● Dataset records:
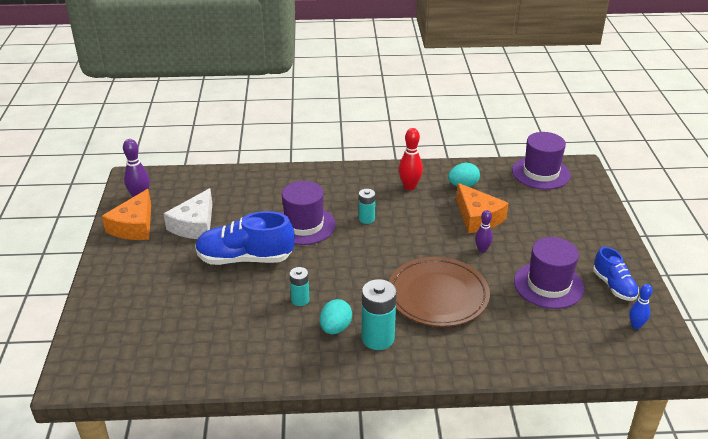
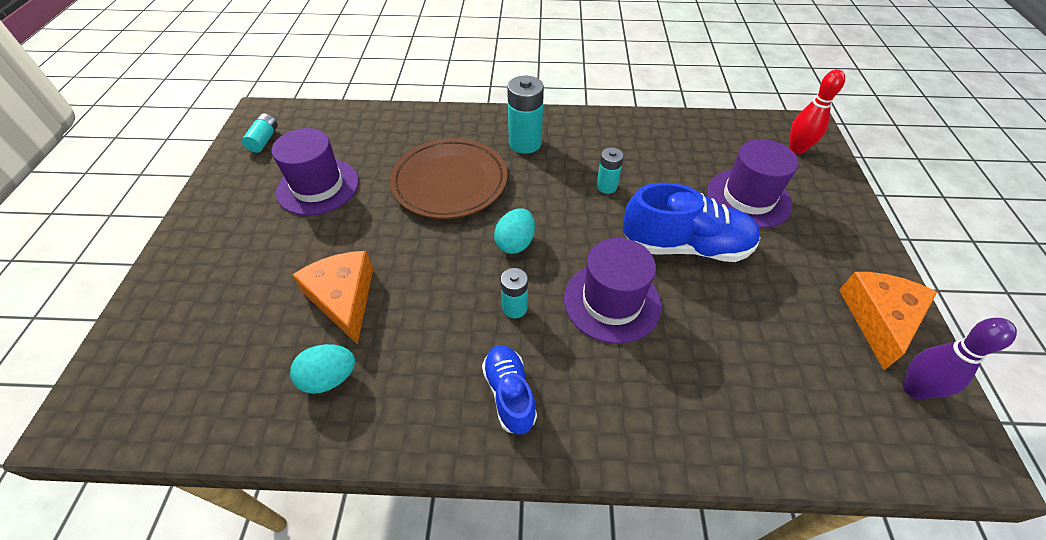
camera: 175 degrees left, 15 degrees up
white cheese [163,188,212,239] -> none
turquoise egg [320,299,352,334] -> turquoise egg moved to [494,208,535,254]
red bowling pin [399,128,423,190] -> red bowling pin moved to [789,69,845,154]
purple bowling pin [475,210,493,253] -> none
purple hat [512,132,571,190] -> purple hat moved to [707,139,799,228]
blue shoe [593,247,639,301] -> blue shoe moved to [482,345,537,435]
blue bowling pin [629,284,653,329] -> turquoise battery [242,113,278,153]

● How to complete this task: Transcribe every entry exactly. Leave out the pictures.

● Solution for this exercise:
camera: 175 degrees left, 15 degrees up
white cheese [163,188,212,239] -> none
turquoise egg [320,299,352,334] -> turquoise egg moved to [494,208,535,254]
red bowling pin [399,128,423,190] -> red bowling pin moved to [789,69,845,154]
purple bowling pin [475,210,493,253] -> none
purple hat [512,132,571,190] -> purple hat moved to [707,139,799,228]
blue shoe [593,247,639,301] -> blue shoe moved to [482,345,537,435]
blue bowling pin [629,284,653,329] -> turquoise battery [242,113,278,153]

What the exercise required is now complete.